Your answer should show every line of the material below that includes "glue".

*** INPUT DATA Section Begins ***

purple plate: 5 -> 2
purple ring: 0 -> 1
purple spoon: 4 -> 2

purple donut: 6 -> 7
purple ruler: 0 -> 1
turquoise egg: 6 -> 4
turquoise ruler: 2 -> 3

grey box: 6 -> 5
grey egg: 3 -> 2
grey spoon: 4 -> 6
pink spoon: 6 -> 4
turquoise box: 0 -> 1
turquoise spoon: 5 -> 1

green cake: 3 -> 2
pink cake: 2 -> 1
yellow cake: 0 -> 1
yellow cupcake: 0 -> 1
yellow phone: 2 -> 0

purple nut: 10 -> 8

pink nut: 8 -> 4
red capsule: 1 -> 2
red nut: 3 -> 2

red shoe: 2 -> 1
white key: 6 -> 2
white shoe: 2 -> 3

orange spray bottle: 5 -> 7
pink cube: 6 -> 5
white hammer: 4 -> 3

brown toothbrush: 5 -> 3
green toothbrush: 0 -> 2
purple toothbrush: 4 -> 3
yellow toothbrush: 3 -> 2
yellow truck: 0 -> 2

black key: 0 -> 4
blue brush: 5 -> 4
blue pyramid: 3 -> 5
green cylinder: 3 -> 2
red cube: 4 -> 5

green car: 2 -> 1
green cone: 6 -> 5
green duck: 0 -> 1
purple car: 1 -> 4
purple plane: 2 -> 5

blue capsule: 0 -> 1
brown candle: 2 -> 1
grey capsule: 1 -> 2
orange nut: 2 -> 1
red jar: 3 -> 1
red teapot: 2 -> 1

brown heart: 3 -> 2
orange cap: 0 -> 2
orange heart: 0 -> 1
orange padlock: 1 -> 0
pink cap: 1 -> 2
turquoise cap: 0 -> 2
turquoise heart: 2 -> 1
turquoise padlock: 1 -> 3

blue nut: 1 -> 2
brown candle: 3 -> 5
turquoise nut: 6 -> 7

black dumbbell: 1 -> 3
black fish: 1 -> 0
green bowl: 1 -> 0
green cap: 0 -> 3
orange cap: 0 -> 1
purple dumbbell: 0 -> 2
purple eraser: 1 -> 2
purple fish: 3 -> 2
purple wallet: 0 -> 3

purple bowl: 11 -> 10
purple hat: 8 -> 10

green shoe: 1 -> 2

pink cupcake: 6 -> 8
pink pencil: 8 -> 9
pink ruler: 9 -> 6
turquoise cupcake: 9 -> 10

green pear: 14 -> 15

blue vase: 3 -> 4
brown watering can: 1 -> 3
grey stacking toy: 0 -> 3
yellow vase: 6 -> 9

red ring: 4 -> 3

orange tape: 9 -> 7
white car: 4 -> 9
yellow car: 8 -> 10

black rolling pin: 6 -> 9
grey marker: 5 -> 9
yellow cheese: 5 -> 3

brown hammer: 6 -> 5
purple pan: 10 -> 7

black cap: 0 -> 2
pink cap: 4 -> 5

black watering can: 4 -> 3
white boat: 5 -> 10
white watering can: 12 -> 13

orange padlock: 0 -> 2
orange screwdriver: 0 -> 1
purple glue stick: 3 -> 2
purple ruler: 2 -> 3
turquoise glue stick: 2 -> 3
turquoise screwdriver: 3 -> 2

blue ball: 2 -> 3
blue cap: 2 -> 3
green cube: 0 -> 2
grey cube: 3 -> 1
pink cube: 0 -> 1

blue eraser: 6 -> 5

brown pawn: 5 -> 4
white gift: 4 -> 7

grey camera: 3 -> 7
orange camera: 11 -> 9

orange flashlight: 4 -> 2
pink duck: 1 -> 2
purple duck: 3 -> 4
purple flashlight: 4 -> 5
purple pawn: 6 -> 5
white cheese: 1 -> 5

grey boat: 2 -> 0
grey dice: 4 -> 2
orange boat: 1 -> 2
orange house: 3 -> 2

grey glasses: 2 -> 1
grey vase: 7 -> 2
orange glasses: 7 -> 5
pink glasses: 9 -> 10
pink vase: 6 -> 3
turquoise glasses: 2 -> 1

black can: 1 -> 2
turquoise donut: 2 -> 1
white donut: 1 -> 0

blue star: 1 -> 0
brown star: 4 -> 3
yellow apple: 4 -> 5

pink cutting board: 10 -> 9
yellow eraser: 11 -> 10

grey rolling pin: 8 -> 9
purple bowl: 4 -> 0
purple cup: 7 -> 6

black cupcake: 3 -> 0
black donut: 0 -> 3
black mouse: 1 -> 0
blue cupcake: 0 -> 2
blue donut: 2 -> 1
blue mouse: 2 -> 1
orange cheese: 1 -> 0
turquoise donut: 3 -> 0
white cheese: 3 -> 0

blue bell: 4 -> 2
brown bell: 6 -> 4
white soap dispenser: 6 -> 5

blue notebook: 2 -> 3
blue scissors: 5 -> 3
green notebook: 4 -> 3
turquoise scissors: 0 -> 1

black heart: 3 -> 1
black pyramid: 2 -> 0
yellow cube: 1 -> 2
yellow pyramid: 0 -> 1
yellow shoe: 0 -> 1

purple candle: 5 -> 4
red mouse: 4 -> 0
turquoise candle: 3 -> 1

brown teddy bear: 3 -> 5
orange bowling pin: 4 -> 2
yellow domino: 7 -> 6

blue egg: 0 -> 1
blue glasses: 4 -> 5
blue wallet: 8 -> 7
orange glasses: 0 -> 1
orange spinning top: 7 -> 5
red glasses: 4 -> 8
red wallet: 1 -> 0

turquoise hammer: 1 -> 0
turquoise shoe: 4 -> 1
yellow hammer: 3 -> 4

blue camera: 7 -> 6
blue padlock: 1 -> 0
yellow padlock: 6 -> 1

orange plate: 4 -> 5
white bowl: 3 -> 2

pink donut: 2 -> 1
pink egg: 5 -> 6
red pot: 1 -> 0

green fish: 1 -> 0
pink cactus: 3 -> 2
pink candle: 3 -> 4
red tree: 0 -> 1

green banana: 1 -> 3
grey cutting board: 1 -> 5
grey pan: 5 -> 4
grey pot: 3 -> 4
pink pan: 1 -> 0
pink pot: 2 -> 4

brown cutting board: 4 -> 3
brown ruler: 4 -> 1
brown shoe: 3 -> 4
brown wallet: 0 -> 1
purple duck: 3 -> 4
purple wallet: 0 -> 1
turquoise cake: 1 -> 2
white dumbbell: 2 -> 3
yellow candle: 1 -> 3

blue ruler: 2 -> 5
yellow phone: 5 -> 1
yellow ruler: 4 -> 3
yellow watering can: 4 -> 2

*** INPUT DATA Section Ends ***

**TASK OUTPUT**
purple glue stick: 3 -> 2
turquoise glue stick: 2 -> 3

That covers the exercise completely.